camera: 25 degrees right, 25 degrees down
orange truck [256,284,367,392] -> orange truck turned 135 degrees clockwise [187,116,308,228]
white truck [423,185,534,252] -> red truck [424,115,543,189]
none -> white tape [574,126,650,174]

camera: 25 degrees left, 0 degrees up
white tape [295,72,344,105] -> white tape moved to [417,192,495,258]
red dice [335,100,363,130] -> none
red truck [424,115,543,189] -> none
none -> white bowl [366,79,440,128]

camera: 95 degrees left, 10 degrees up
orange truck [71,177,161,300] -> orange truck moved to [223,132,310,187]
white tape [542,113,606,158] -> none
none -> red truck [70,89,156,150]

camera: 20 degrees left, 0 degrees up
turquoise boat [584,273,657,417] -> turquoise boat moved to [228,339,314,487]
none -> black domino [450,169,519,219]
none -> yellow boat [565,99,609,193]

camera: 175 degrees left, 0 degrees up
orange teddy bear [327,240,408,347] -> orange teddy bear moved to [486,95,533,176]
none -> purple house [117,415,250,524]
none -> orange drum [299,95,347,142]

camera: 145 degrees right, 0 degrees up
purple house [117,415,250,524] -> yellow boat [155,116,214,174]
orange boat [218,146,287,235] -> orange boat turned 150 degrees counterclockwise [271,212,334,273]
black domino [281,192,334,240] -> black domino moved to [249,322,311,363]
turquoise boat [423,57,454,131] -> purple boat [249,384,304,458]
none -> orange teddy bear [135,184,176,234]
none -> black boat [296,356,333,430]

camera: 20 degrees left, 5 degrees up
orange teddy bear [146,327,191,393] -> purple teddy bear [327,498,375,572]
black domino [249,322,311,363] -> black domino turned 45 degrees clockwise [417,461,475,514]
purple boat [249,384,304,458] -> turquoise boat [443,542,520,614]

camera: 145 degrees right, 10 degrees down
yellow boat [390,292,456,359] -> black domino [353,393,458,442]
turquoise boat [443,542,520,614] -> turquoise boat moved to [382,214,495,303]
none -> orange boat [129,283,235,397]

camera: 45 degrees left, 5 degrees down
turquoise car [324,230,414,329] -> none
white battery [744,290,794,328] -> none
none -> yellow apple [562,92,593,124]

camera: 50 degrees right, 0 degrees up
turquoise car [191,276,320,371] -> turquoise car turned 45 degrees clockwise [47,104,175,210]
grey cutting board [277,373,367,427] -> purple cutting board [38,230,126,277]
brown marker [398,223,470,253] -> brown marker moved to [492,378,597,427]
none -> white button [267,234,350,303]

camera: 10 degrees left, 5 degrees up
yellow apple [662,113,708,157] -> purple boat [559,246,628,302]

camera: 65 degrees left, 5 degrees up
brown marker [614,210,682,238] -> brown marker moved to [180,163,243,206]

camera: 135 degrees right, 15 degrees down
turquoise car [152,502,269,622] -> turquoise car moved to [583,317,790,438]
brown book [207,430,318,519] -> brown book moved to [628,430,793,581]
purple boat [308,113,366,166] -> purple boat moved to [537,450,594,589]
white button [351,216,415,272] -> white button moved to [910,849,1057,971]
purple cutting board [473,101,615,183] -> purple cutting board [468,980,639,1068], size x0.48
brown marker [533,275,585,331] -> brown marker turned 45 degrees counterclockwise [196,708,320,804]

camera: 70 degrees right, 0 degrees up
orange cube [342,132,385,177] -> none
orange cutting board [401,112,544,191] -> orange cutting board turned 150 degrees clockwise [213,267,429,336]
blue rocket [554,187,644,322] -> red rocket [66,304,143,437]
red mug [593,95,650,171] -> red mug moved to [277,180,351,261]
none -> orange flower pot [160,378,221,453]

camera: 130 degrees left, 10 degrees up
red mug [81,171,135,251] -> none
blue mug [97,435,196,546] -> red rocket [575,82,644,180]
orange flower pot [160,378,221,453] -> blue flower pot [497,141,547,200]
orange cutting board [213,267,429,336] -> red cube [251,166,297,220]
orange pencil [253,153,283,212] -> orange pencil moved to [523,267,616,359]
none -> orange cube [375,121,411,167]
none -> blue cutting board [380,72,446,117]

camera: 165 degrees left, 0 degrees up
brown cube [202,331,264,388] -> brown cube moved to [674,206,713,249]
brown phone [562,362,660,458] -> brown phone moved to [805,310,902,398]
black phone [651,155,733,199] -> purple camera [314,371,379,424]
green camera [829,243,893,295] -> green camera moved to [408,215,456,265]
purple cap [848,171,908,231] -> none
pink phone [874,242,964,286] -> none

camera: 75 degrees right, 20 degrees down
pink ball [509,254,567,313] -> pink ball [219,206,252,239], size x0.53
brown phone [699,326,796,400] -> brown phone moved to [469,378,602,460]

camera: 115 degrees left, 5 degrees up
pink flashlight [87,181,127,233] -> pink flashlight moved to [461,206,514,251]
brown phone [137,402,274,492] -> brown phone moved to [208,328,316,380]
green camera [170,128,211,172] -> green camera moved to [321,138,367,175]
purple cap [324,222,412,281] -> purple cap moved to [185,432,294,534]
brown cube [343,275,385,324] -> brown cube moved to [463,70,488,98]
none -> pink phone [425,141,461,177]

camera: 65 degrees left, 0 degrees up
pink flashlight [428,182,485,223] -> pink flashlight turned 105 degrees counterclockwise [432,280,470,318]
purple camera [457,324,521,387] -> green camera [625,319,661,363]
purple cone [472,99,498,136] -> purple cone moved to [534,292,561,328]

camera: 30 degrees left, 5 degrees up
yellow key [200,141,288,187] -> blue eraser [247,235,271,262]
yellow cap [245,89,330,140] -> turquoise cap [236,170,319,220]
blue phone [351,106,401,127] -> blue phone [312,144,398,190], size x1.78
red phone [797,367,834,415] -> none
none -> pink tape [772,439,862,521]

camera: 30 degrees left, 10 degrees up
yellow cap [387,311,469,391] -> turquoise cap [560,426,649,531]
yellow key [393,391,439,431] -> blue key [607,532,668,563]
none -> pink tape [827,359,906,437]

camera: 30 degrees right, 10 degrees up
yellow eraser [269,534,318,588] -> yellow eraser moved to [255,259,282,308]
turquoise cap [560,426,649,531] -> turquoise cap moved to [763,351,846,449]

# # # # #

§ Required action
Only the lines above starting with the one with "camera: 65 degrees left, 0 degrees up" and going through the one with "yellow eraser [269,534,318,588]" are to be copied, word for word and with both ends kept.

§ Response area
camera: 65 degrees left, 0 degrees up
pink flashlight [428,182,485,223] -> pink flashlight turned 105 degrees counterclockwise [432,280,470,318]
purple camera [457,324,521,387] -> green camera [625,319,661,363]
purple cone [472,99,498,136] -> purple cone moved to [534,292,561,328]

camera: 30 degrees left, 5 degrees up
yellow key [200,141,288,187] -> blue eraser [247,235,271,262]
yellow cap [245,89,330,140] -> turquoise cap [236,170,319,220]
blue phone [351,106,401,127] -> blue phone [312,144,398,190], size x1.78
red phone [797,367,834,415] -> none
none -> pink tape [772,439,862,521]

camera: 30 degrees left, 10 degrees up
yellow cap [387,311,469,391] -> turquoise cap [560,426,649,531]
yellow key [393,391,439,431] -> blue key [607,532,668,563]
none -> pink tape [827,359,906,437]

camera: 30 degrees right, 10 degrees up
yellow eraser [269,534,318,588] -> yellow eraser moved to [255,259,282,308]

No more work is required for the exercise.